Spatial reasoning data
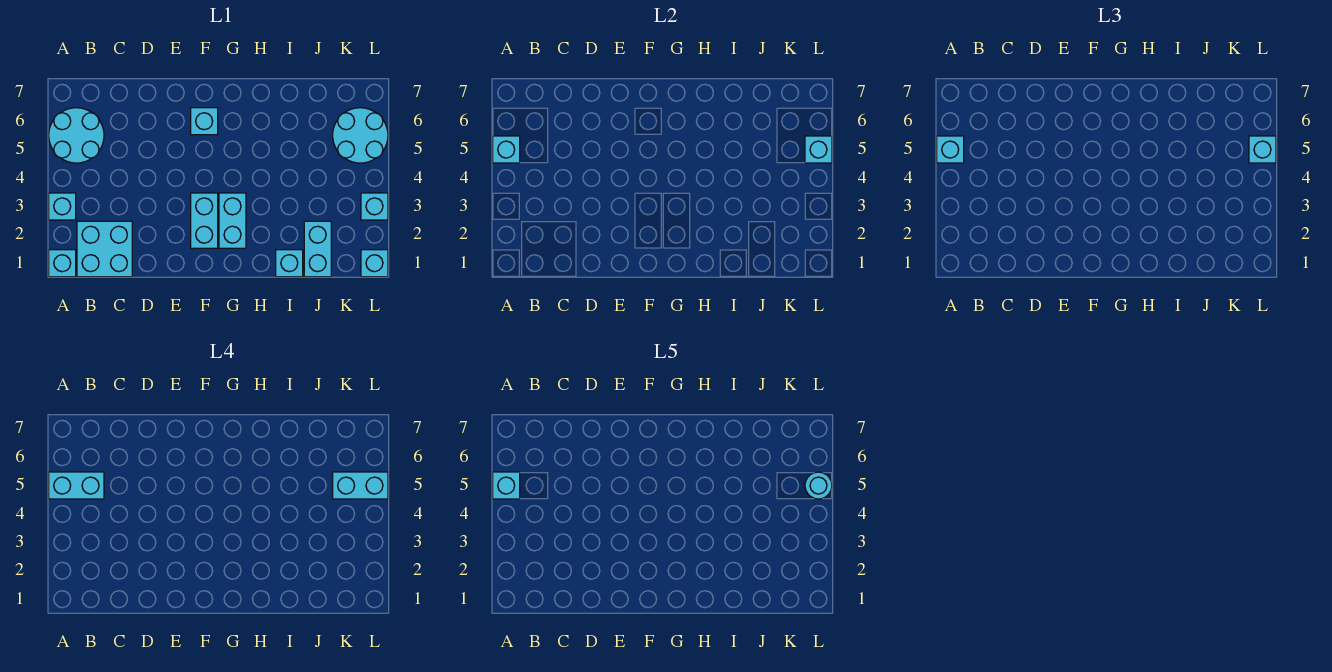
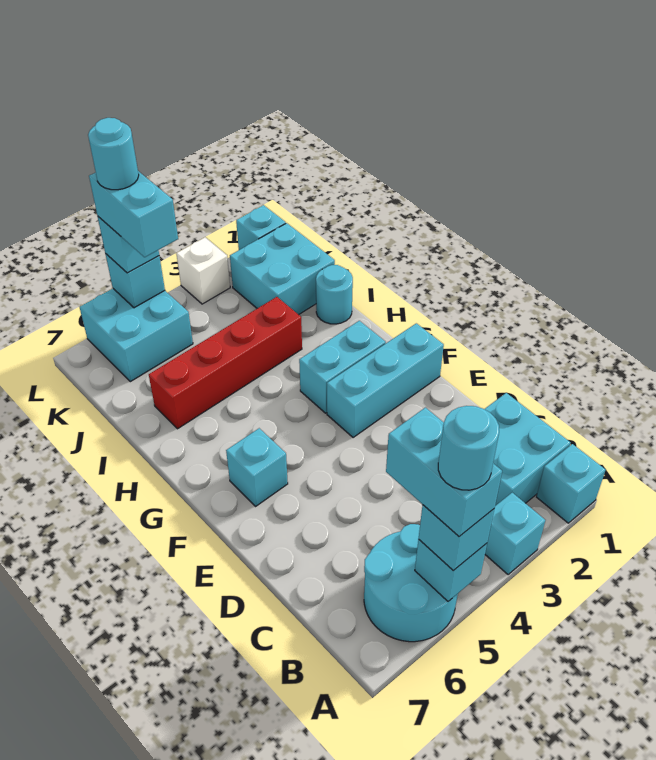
cyan brick A5 level 5 -> cyan round brick A5 level 5
cyan brick F2:F3 level 1 -> cyan brick F1:F3 level 1
cyan brick I1 level 1 -> cyan round brick I1 level 1
none -> red brick I3:I6 level 1
cyan brick J1:J2 level 1 -> cyan brick J1:K2 level 1
cyan round brick K5:L6 level 1 -> cyan brick K5:L6 level 1
cyan brick L3 level 1 -> white brick L3 level 1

Directions for this task:
From the line containing "cyan brick I1" to the final line of the data, repeat each line exactly. Include both ends.

Answer section:
cyan brick I1 level 1 -> cyan round brick I1 level 1
none -> red brick I3:I6 level 1
cyan brick J1:J2 level 1 -> cyan brick J1:K2 level 1
cyan round brick K5:L6 level 1 -> cyan brick K5:L6 level 1
cyan brick L3 level 1 -> white brick L3 level 1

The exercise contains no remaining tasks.